* [Problem to solve] Make an exact copy of the listing underneath, skipping each picture.

* [Available data]
= Beginning of Section =

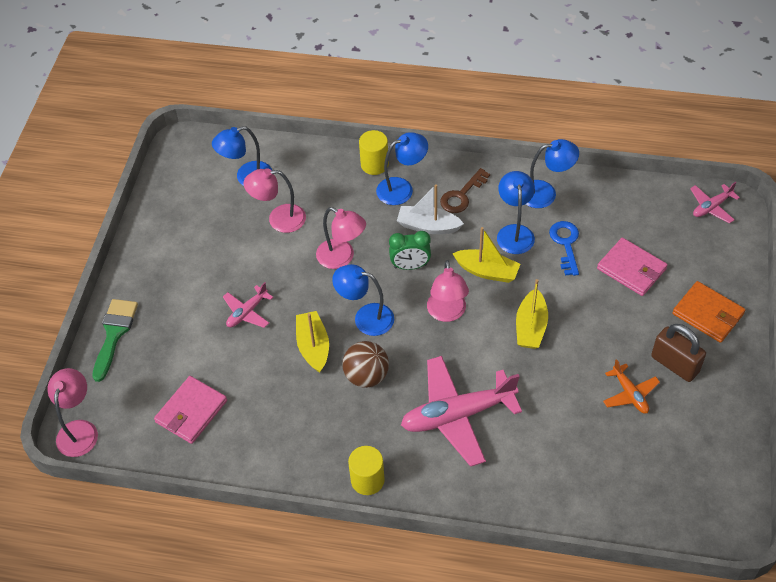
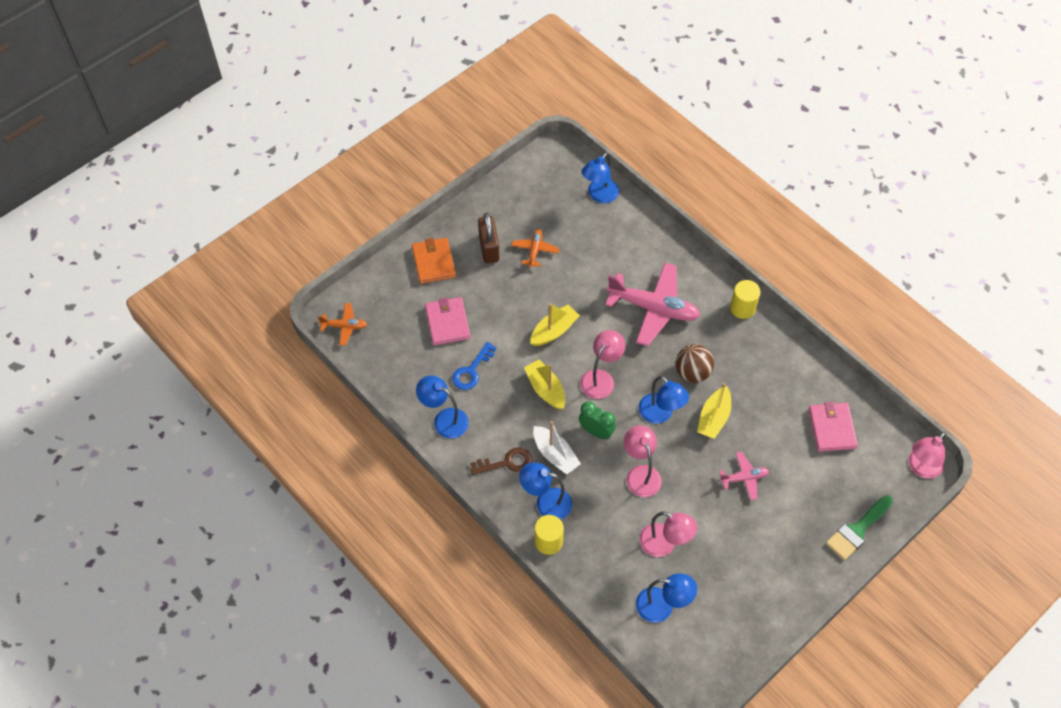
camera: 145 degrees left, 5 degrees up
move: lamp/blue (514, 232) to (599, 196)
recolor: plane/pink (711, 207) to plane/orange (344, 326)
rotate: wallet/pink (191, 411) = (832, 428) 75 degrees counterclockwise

= End of Section =

* [Output for this exercise]
camera: 145 degrees left, 5 degrees up
move: lamp/blue (514, 232) to (599, 196)
recolor: plane/pink (711, 207) to plane/orange (344, 326)
rotate: wallet/pink (191, 411) = (832, 428) 75 degrees counterclockwise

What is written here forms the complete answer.